> Task requirements:
Go to the line containing "green screwdriver: 2 -> 4" in the records below and retype from there through the final line, exactly.

Before-and-after object listings
________________________

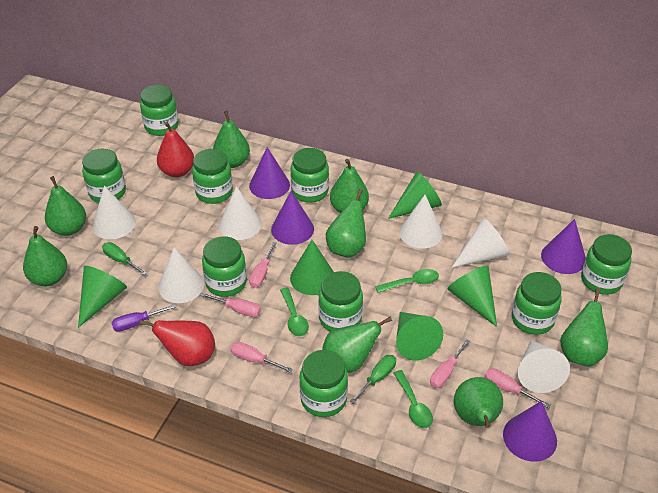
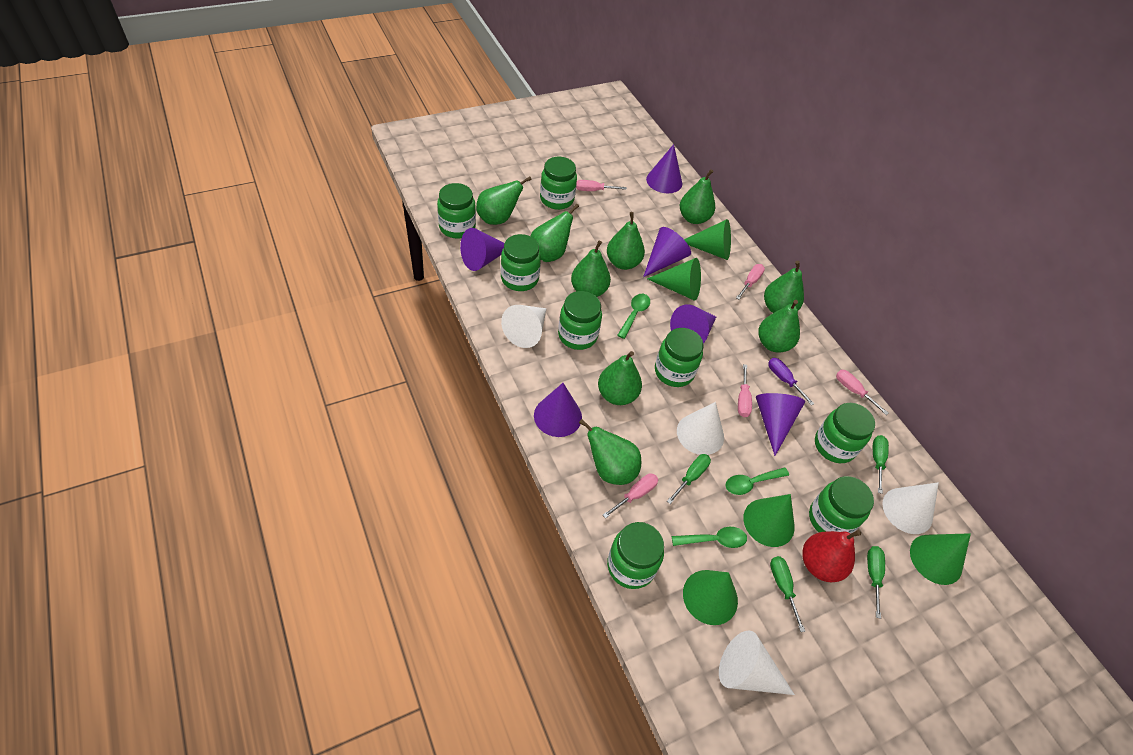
green jar: 9 -> 8
green pear: 8 -> 9
green screwdriver: 2 -> 4
purple cone: 4 -> 6
red pear: 2 -> 1
white cone: 6 -> 4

________________________

> Task output:
green screwdriver: 2 -> 4
purple cone: 4 -> 6
red pear: 2 -> 1
white cone: 6 -> 4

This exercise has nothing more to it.